# What you will do
Tally the lines in the records that contain the word "perspective" and reply with that number alone.
____ Input
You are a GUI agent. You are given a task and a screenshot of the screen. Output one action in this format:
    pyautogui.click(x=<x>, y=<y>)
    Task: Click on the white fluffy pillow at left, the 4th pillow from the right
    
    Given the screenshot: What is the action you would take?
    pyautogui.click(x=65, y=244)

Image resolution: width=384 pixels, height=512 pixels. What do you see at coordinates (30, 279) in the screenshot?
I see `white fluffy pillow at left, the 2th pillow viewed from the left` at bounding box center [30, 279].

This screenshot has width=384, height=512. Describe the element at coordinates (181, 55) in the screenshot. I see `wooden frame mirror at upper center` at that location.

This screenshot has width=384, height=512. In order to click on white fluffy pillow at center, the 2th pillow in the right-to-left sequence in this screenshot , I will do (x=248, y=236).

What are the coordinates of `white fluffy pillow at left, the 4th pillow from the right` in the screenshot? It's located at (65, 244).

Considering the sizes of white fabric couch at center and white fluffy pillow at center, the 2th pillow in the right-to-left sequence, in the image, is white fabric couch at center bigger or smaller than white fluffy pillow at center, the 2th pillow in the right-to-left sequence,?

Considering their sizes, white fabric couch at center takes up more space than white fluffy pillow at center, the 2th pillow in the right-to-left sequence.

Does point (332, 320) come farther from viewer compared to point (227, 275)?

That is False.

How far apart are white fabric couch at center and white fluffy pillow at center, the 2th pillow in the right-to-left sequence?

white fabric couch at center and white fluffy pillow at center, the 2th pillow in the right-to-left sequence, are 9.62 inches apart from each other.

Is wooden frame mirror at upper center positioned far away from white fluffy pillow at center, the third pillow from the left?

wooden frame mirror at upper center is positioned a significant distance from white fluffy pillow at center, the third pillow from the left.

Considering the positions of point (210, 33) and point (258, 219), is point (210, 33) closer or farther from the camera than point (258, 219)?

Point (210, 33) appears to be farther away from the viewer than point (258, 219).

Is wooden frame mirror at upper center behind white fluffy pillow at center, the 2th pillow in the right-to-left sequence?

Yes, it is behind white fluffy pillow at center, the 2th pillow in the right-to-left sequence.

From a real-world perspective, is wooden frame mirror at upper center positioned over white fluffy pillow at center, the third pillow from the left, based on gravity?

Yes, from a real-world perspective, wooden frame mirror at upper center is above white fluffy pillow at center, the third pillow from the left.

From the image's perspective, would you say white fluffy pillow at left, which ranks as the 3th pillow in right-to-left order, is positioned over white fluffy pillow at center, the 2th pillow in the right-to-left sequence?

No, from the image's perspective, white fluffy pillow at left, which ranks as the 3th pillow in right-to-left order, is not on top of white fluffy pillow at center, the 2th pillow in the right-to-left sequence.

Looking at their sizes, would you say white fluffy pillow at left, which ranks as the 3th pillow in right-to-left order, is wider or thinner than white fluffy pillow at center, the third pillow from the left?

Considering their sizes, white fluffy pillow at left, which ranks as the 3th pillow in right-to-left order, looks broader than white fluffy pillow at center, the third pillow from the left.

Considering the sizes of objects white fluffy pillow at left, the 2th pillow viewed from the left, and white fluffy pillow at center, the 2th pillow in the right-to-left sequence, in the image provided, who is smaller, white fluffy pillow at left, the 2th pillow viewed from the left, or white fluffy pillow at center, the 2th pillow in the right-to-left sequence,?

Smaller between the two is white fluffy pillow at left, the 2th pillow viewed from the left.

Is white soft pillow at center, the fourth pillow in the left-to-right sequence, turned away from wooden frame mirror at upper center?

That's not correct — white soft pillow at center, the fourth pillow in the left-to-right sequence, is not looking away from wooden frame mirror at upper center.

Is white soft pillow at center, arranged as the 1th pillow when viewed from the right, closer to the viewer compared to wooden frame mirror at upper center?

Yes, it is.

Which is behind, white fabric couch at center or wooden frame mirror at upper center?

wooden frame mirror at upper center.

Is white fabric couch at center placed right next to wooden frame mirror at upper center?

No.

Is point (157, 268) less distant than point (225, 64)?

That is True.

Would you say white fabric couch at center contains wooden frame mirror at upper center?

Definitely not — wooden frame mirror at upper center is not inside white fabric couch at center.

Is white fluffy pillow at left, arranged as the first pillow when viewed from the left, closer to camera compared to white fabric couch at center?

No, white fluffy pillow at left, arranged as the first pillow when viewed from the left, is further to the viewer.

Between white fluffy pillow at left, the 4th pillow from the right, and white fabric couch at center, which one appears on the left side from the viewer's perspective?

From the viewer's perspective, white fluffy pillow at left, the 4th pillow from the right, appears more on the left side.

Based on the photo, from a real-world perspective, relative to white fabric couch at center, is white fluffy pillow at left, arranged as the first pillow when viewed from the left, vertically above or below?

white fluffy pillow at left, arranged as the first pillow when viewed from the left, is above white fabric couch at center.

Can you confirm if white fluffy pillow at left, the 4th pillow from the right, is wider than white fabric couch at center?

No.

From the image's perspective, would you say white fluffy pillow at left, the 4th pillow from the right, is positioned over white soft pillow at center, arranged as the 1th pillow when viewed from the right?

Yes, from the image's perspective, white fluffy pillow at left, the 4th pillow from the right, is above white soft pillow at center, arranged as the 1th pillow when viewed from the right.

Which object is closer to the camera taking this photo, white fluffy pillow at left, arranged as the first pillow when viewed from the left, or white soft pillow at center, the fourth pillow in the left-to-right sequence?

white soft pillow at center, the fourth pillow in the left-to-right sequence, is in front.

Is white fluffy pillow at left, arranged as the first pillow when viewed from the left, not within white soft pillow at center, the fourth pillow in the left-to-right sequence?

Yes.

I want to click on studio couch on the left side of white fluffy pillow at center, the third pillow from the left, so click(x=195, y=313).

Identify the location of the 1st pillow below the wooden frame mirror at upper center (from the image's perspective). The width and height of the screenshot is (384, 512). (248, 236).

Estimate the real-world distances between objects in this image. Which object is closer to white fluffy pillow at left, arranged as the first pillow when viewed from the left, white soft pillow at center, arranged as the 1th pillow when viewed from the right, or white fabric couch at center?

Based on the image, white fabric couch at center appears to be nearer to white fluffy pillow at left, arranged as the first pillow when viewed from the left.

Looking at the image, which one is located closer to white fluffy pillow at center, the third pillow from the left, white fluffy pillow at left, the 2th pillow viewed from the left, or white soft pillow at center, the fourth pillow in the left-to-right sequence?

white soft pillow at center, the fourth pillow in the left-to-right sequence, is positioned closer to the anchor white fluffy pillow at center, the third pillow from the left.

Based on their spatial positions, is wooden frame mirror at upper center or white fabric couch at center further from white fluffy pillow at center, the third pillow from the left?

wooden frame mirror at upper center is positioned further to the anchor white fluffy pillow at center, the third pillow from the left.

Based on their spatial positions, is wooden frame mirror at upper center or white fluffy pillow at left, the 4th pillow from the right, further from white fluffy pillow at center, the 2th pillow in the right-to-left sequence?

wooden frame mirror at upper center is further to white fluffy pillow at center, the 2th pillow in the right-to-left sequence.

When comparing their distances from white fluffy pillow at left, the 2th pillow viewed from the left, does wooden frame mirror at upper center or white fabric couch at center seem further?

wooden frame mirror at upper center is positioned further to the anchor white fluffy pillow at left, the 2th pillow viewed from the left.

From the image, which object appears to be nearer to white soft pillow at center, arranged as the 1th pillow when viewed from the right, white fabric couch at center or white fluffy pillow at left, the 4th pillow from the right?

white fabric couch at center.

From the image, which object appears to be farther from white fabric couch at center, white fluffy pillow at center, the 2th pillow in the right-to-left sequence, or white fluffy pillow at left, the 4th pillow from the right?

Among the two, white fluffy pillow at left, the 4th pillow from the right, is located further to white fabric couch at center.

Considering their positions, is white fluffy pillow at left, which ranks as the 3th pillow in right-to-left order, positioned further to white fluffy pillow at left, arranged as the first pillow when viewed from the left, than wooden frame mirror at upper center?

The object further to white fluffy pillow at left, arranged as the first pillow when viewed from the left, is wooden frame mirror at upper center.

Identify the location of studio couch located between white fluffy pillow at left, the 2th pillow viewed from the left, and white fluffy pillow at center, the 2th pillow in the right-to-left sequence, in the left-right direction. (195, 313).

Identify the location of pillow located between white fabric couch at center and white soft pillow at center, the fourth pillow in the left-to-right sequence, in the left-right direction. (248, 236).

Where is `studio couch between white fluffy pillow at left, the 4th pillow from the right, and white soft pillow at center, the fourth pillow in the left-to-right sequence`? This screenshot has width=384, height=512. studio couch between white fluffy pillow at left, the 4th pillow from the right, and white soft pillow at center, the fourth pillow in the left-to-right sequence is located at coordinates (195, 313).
________
# Solved problem
10